>>

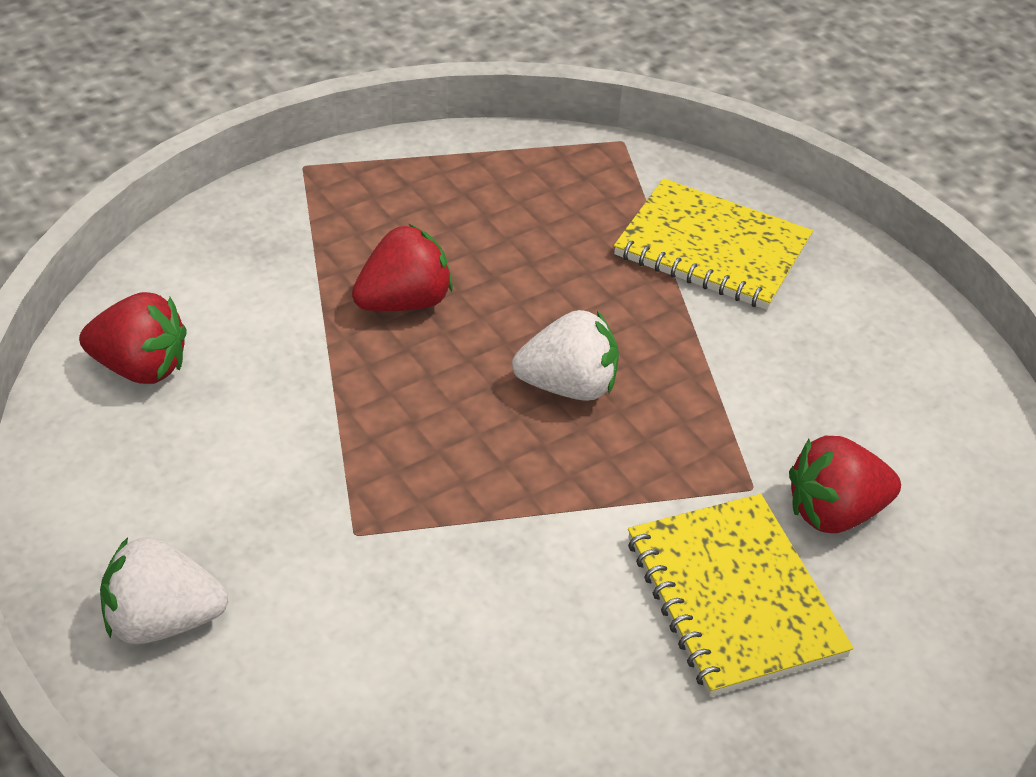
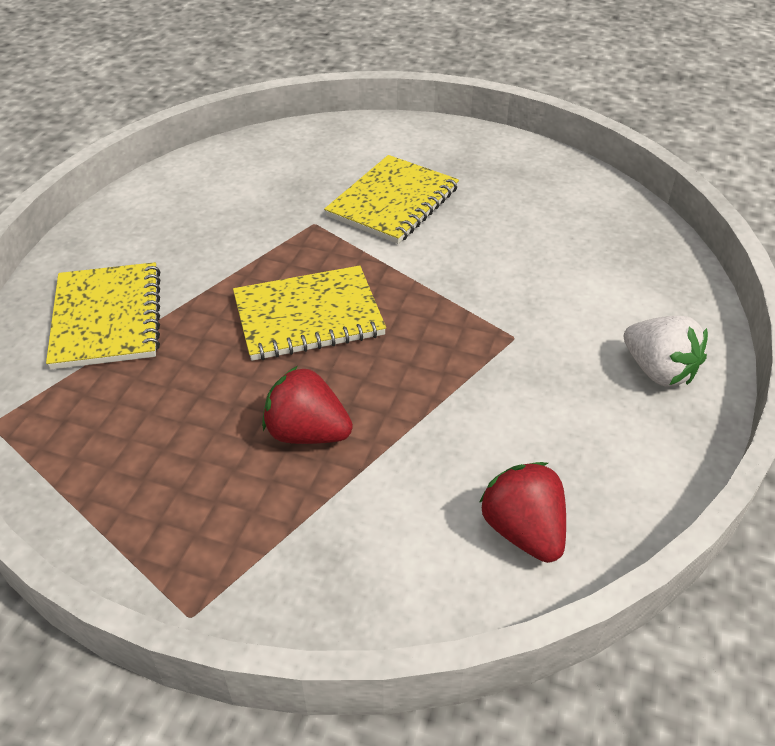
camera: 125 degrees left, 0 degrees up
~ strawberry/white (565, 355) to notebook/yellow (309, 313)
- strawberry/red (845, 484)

<<

• **Assigned task**
When you copy the listing, keep every line exactly as it is but leave out all images.

• **Exercise answer**
camera: 125 degrees left, 0 degrees up
~ strawberry/white (565, 355) to notebook/yellow (309, 313)
- strawberry/red (845, 484)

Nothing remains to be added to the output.